_REQUIREMENT_: Your transcription must include every record word for word and no pictures.

_RECORDS SUPPLIED_:

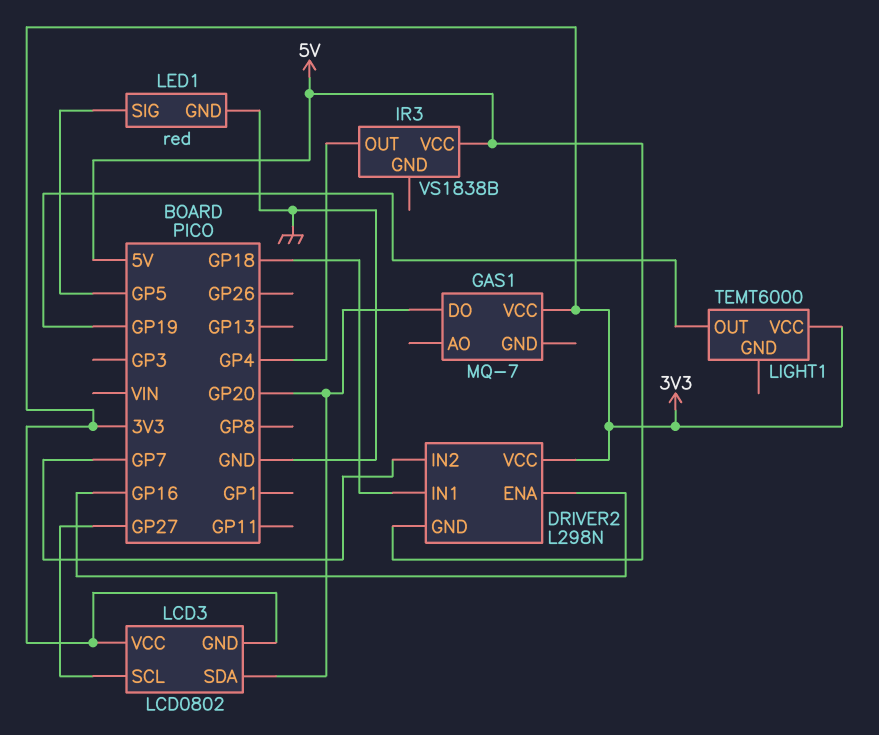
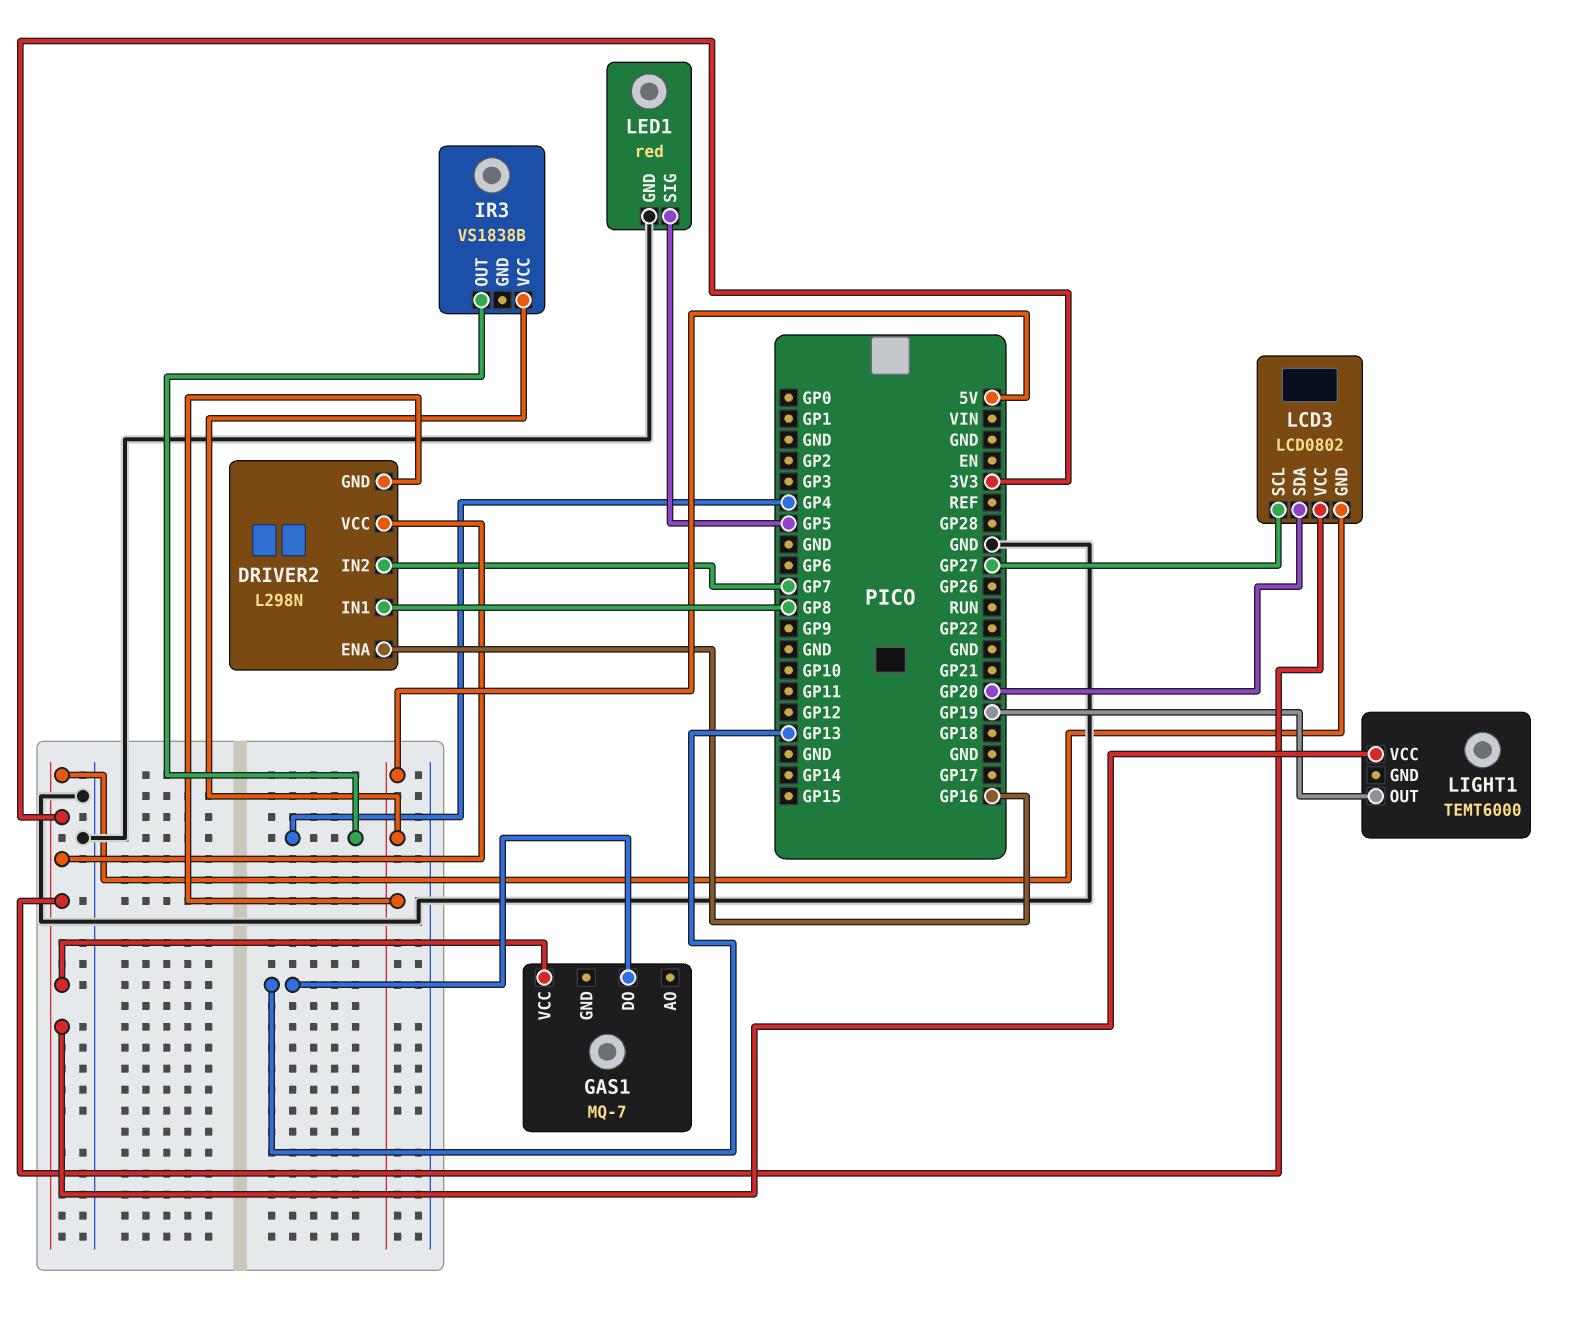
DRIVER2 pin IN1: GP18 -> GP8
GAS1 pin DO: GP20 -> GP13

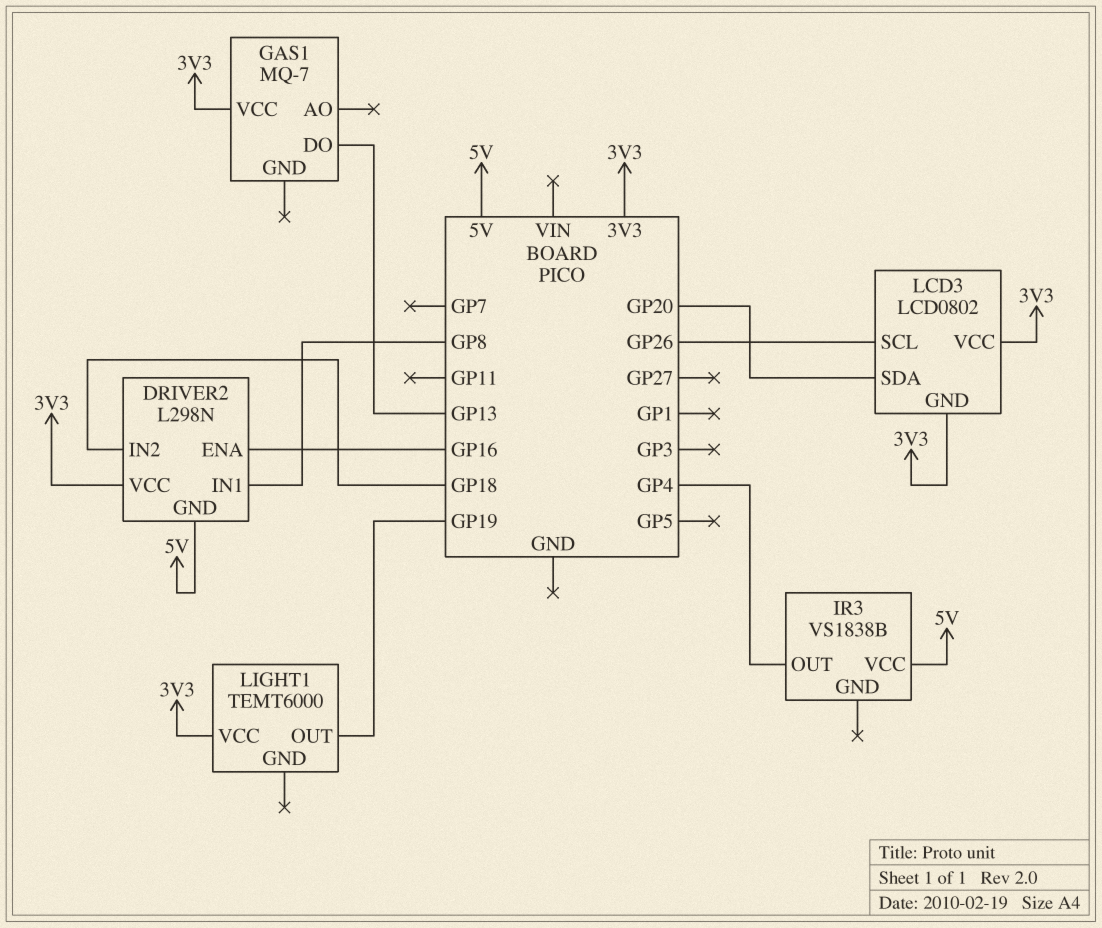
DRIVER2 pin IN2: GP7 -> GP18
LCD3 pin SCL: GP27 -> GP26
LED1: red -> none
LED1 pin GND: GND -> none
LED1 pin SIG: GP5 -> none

_REPLY_:
DRIVER2 pin IN1: GP18 -> GP8
GAS1 pin DO: GP20 -> GP13

DRIVER2 pin IN2: GP7 -> GP18
LCD3 pin SCL: GP27 -> GP26
LED1: red -> none
LED1 pin GND: GND -> none
LED1 pin SIG: GP5 -> none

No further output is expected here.